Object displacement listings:
+++

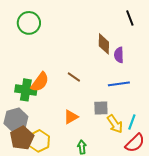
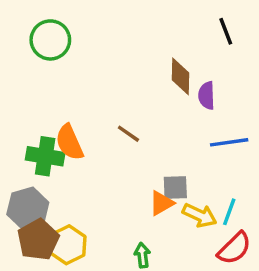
orange semicircle: (40, 82) -> (69, 142), turned 120
blue line: (119, 84) -> (229, 142), moved
orange triangle: (71, 117) -> (161, 203), moved
yellow arrow: (115, 124) -> (200, 215), turned -30

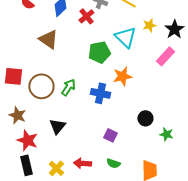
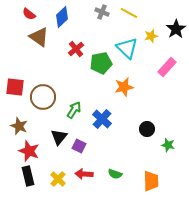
red cross: (86, 16) -> (76, 49), moved
black star: (174, 29) -> (176, 29), moved
brown triangle: (48, 39) -> (39, 37), moved
green arrow: (68, 87) -> (74, 110), moved
blue cross: (100, 93) -> (102, 119), moved, turned 30
purple square: (110, 135) -> (79, 146), moved

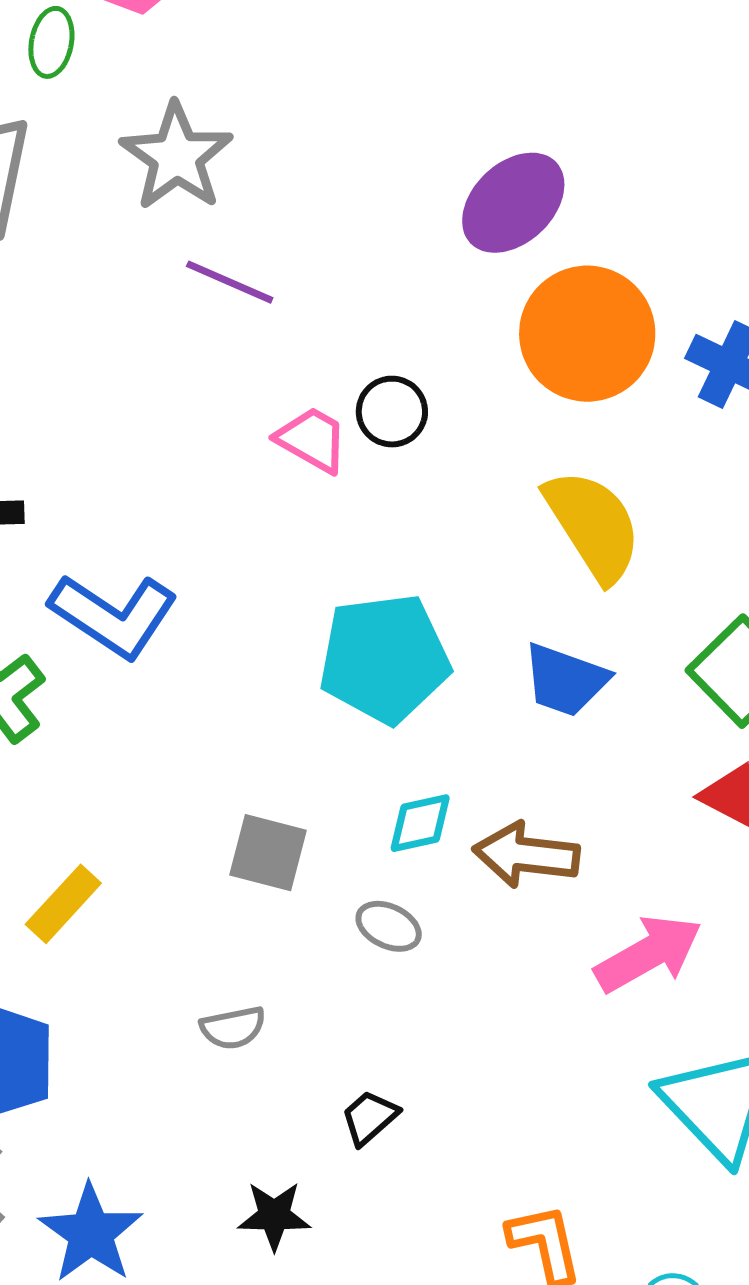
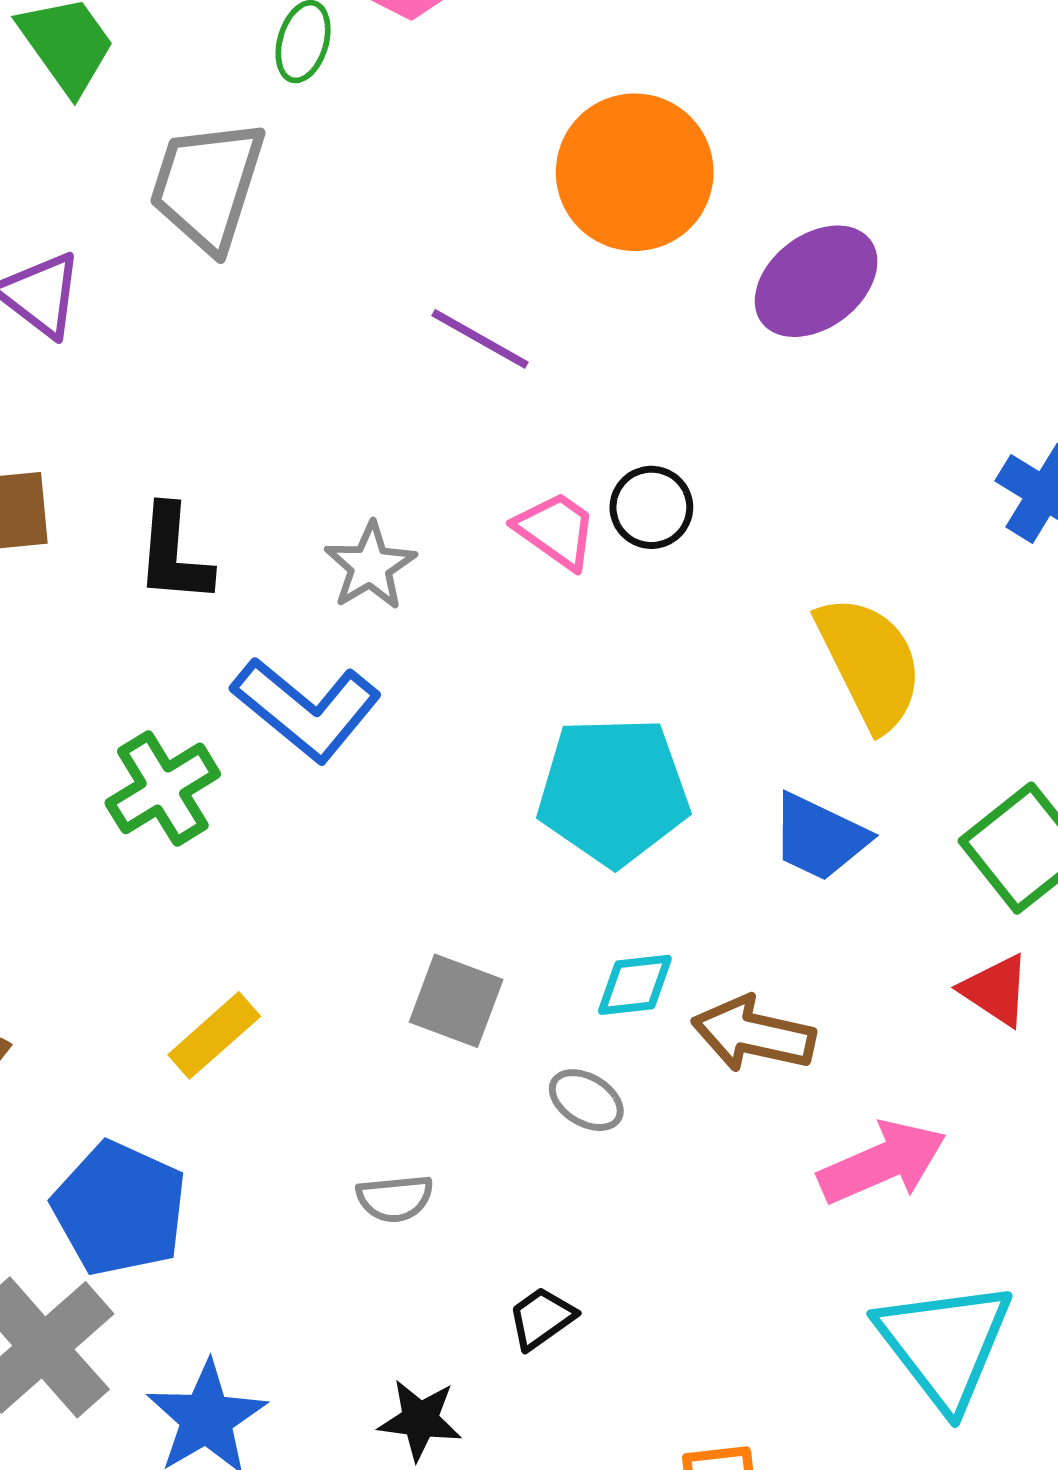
gray star: (177, 156) -> (370, 566), moved, size x0.7
orange circle: (587, 334) -> (635, 172), moved

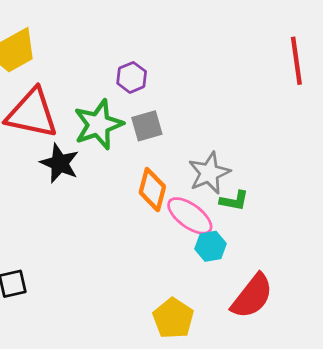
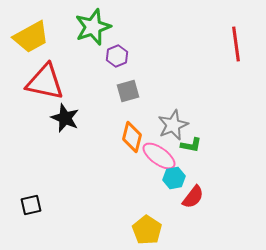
green star: (98, 124) -> (93, 27), moved
red semicircle: (252, 296) -> (193, 197), moved, size x0.7

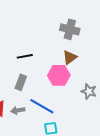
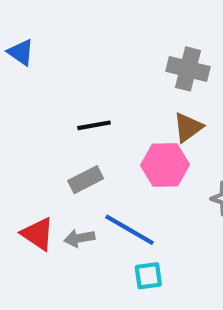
gray rectangle: (21, 82) -> (86, 180), turned 42

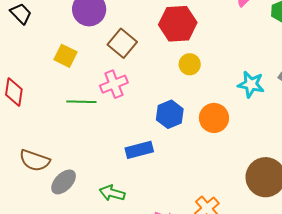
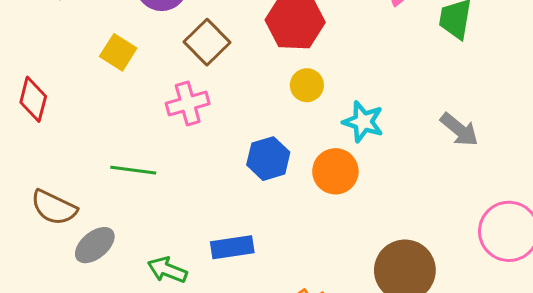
cyan star: (251, 84) -> (363, 122), moved
green line: (81, 102) -> (133, 170), moved
blue rectangle: (139, 150) -> (232, 247), moved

+++

--- Exercise prompt ---
The number alone is wanted: how many lines of the records above include the string "size".

--- Output for this task ---
2